SOURCE MATERIAL:
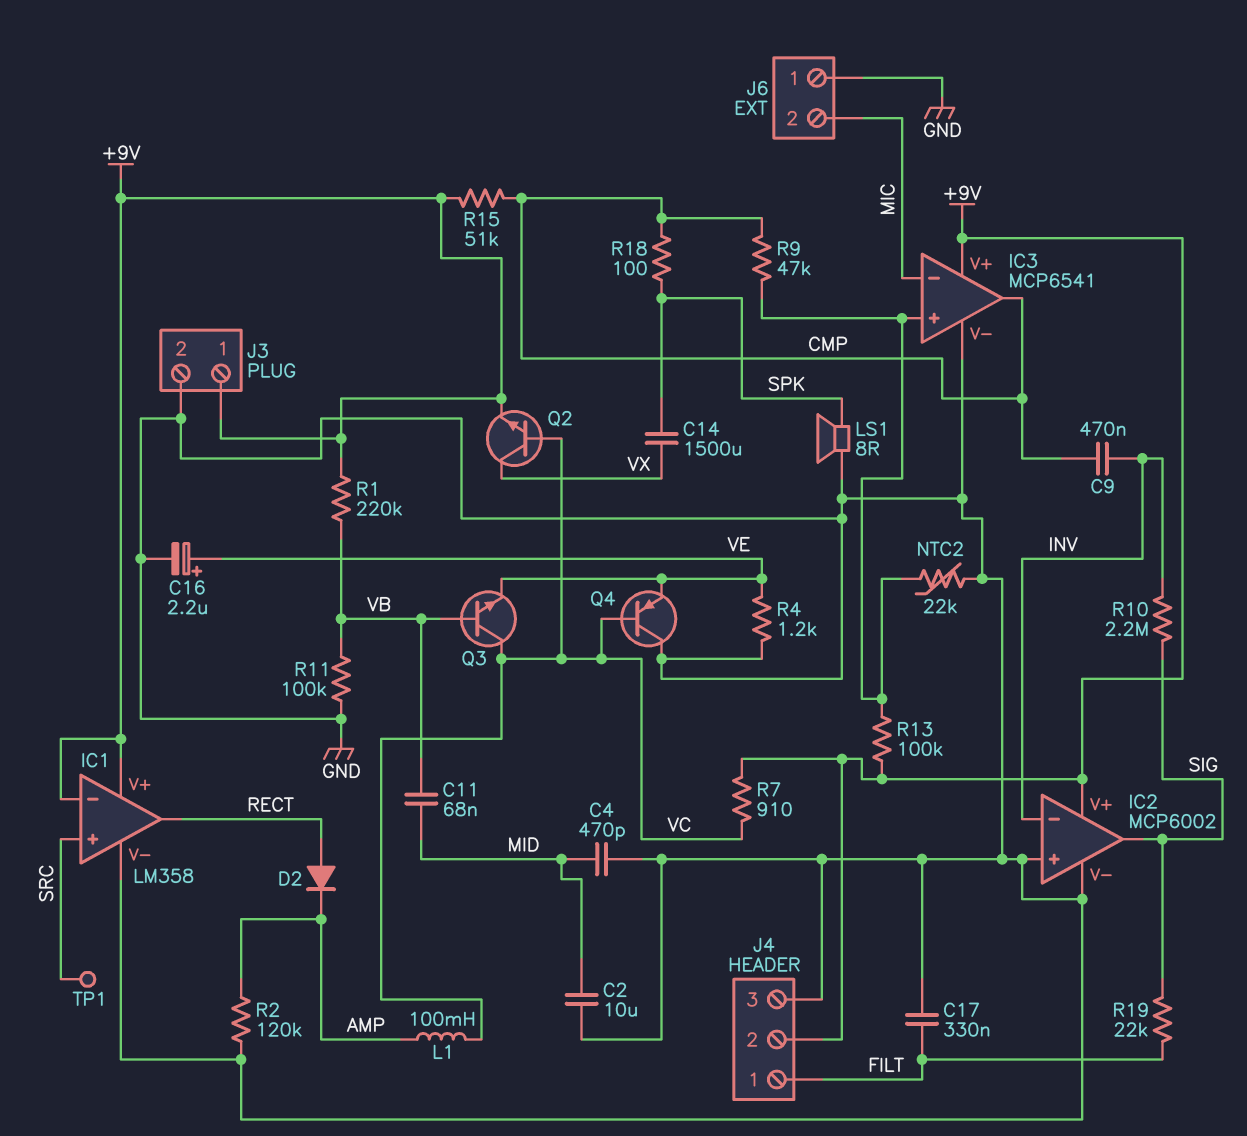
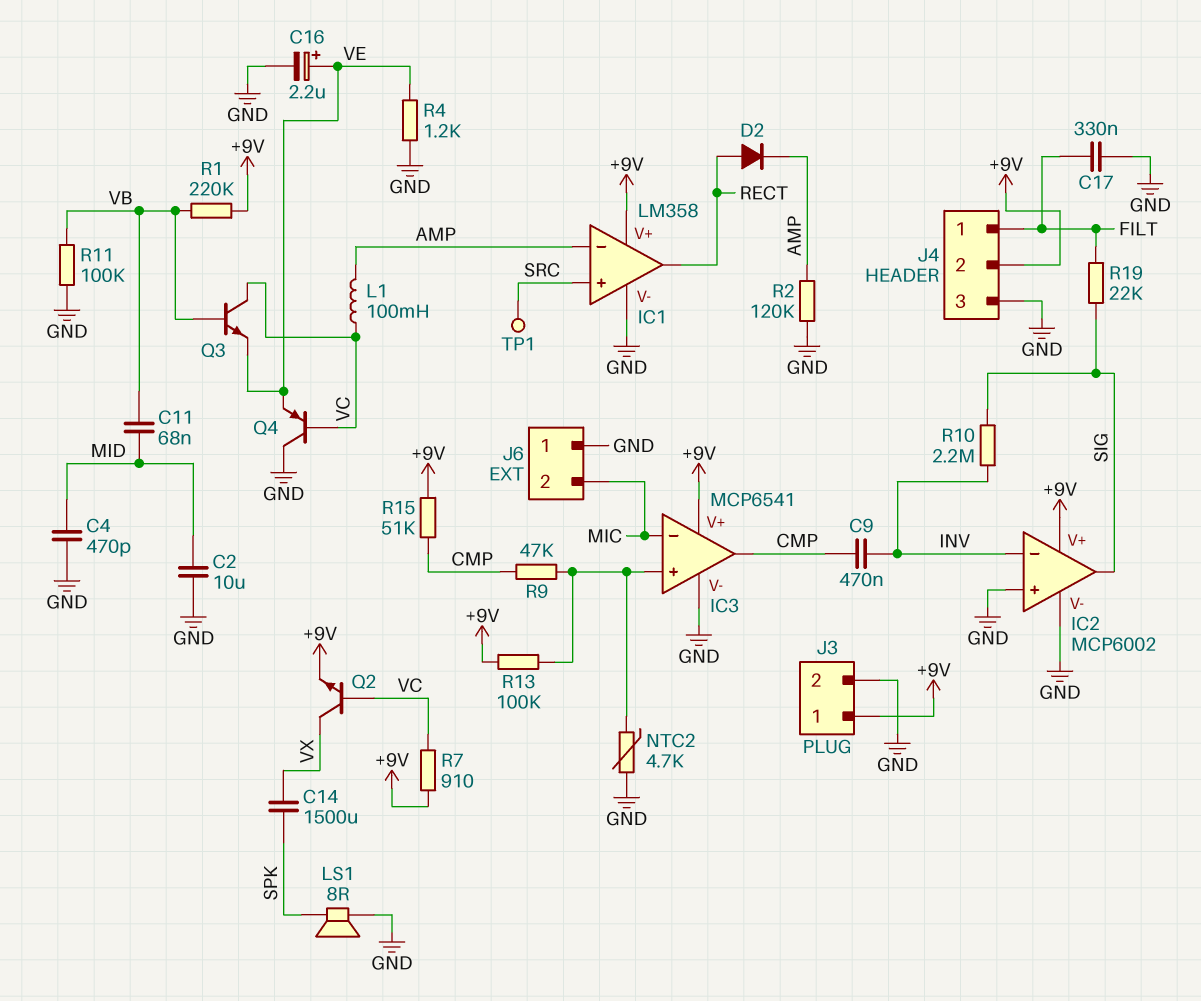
IC1 pin in-: +9V -> AMP
NTC2: 22k (GND, IC3/in+) -> 4.7k (GND, IC3/in+)
R18: 100 (CMP, SPK) -> none

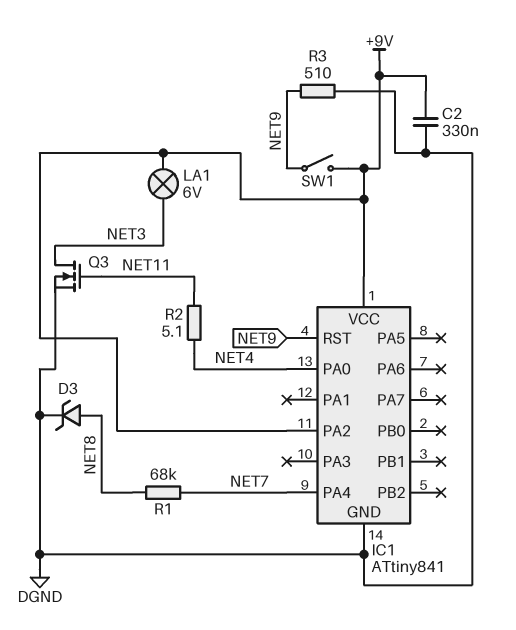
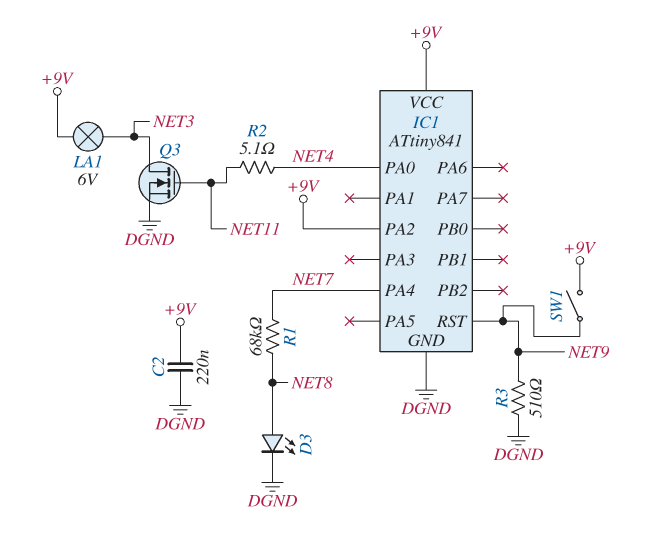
C2: 330nF (+9V, DGND) -> 220nF (+9V, DGND)
D3: zener (A NET8, K DGND) -> LED (A NET8, K DGND)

REQUIRED WORK: Omit the pictures. Transcribe word for word the lines from the one containing "NTC2: 22k (GND, IC3/in+)" through the end of the listing, inclusive.

EXERCISE ANSWER:
NTC2: 22k (GND, IC3/in+) -> 4.7k (GND, IC3/in+)
R18: 100 (CMP, SPK) -> none

C2: 330nF (+9V, DGND) -> 220nF (+9V, DGND)
D3: zener (A NET8, K DGND) -> LED (A NET8, K DGND)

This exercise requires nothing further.